→ WORK TO COMPLETE:
Please return every line in the following data that includes the string "plus".

→ Dataset records:
+ + + +

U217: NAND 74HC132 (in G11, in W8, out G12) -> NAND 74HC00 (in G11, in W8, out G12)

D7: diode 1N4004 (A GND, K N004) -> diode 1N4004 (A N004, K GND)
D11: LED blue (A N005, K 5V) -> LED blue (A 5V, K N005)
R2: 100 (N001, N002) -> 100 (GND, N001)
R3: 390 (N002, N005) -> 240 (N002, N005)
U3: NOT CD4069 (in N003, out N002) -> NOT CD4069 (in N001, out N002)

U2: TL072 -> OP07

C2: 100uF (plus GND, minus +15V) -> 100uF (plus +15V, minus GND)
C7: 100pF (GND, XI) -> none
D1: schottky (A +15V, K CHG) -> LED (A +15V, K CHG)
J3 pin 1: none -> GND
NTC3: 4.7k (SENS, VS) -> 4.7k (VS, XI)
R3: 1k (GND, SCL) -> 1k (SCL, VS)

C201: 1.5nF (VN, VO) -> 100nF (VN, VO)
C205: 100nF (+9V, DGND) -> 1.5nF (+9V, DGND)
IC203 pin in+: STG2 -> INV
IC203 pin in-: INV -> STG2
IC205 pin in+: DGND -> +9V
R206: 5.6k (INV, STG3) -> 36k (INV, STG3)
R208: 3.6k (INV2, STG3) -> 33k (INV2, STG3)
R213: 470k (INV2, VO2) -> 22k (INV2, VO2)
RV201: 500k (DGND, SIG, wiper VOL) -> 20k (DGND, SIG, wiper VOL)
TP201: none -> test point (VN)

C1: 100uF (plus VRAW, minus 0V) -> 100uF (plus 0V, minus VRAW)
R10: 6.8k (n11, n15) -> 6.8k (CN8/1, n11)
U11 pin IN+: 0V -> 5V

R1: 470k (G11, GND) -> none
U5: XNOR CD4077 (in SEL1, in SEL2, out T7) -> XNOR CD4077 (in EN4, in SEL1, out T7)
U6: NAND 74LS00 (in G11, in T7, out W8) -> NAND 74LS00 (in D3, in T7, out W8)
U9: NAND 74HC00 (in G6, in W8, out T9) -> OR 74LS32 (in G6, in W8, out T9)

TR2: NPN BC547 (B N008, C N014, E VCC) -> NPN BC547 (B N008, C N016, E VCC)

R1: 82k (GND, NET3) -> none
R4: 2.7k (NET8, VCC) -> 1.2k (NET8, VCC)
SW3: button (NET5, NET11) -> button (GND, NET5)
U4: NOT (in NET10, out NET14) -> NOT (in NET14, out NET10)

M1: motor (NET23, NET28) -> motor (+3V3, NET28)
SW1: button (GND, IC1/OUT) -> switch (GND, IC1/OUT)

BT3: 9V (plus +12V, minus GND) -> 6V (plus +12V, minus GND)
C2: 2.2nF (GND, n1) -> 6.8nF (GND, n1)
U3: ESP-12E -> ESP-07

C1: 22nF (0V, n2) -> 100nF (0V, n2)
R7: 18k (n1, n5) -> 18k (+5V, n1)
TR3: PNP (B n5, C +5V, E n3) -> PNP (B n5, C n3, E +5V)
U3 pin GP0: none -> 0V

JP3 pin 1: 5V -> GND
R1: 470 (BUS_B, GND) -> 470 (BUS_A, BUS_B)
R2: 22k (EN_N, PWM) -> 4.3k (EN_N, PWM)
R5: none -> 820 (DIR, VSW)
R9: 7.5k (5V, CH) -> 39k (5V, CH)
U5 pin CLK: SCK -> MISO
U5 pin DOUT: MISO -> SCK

+ + + +

→ EXERCISE ANSWER:
C2: 100uF (plus GND, minus +15V) -> 100uF (plus +15V, minus GND)
C1: 100uF (plus VRAW, minus 0V) -> 100uF (plus 0V, minus VRAW)
BT3: 9V (plus +12V, minus GND) -> 6V (plus +12V, minus GND)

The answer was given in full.